_GIVEN ENTRIES_
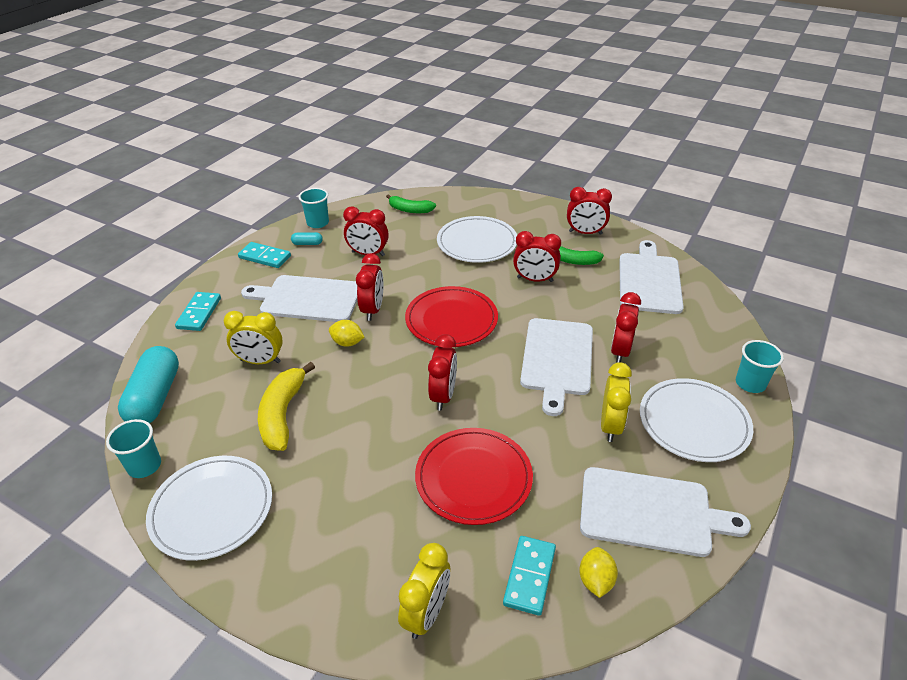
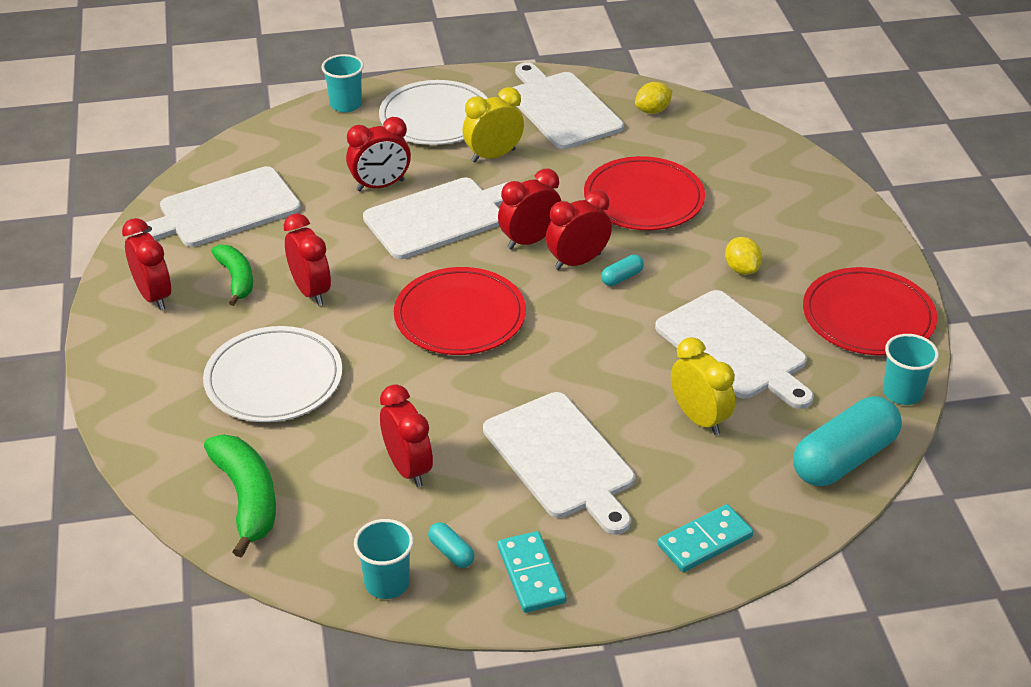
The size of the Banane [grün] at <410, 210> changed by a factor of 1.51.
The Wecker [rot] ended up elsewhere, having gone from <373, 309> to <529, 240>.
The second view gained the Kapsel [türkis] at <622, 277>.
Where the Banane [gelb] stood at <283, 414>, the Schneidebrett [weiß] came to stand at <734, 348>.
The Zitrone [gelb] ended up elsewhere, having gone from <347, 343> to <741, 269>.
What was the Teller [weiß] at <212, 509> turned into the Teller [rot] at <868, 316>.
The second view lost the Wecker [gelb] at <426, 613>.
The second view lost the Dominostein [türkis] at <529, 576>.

* * *

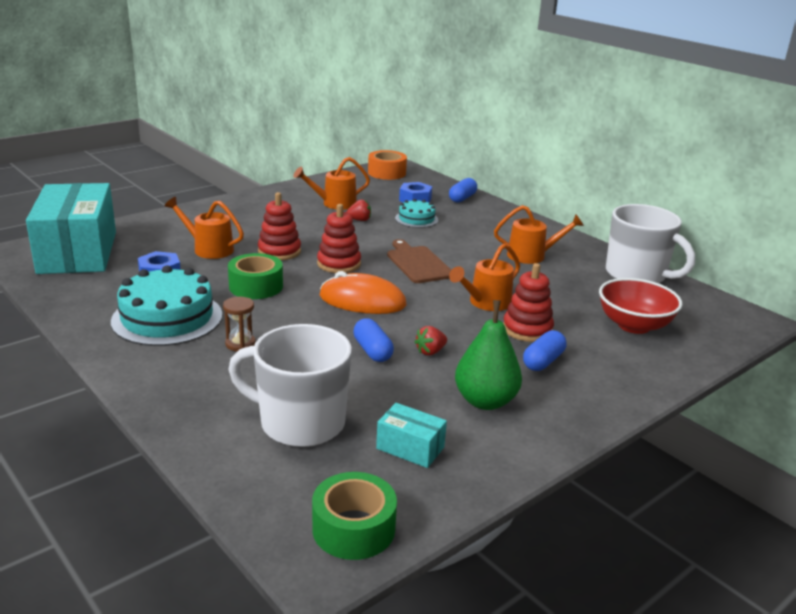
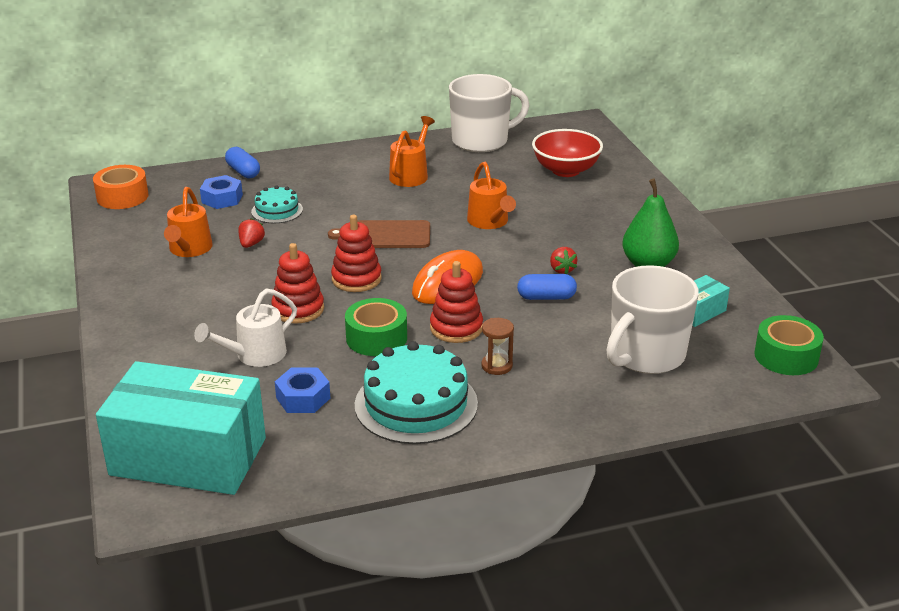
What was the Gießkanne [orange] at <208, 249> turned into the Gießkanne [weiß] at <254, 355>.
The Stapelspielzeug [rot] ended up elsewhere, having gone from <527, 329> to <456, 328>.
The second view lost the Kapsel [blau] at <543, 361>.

_PROBLEM DESCRIPTION_
Only those lines of the entries above that run from the line containing "The size of" to the line containing "The second view gained", both included, should be transcribed exactly.

_ANSWER BELOW_
The size of the Banane [grün] at <410, 210> changed by a factor of 1.51.
The Wecker [rot] ended up elsewhere, having gone from <373, 309> to <529, 240>.
The second view gained the Kapsel [türkis] at <622, 277>.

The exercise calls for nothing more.